→ Directions
What lines in the entries below contain the word "blue"? Copy all of them.

→ Data
*-*-*
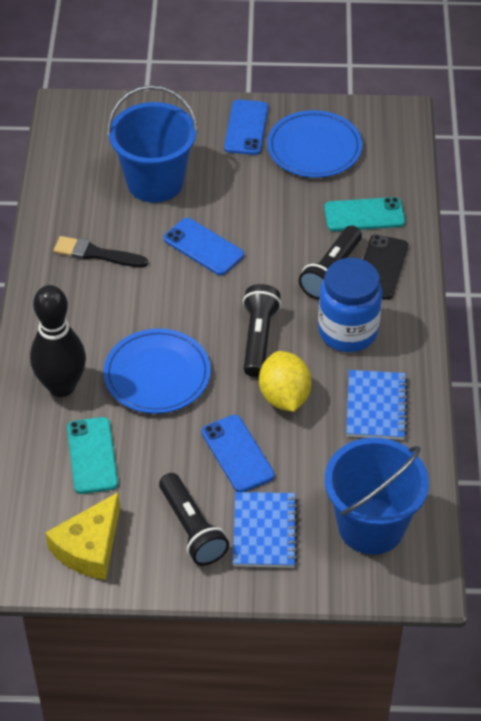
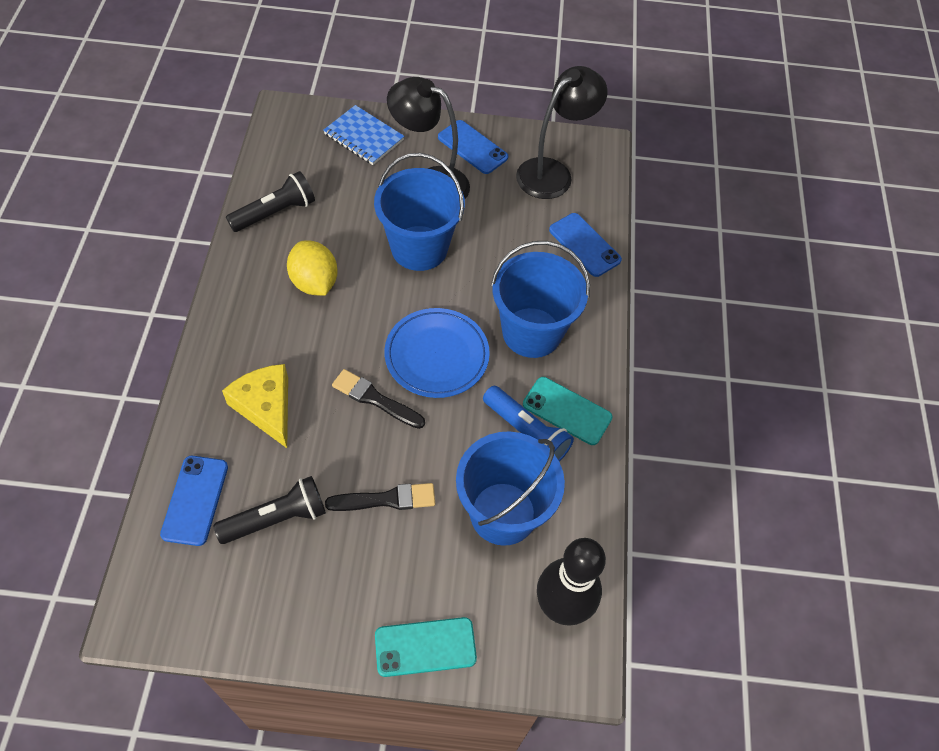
black brush: 1 -> 2
black flashlight: 3 -> 2
black lamp: 0 -> 2
black phone: 1 -> 0
blue bucket: 2 -> 3
blue flashlight: 0 -> 1
blue jar: 1 -> 0
blue notebook: 2 -> 1
blue plate: 2 -> 1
*-*-*
→ Exercise answer
blue bucket: 2 -> 3
blue flashlight: 0 -> 1
blue jar: 1 -> 0
blue notebook: 2 -> 1
blue plate: 2 -> 1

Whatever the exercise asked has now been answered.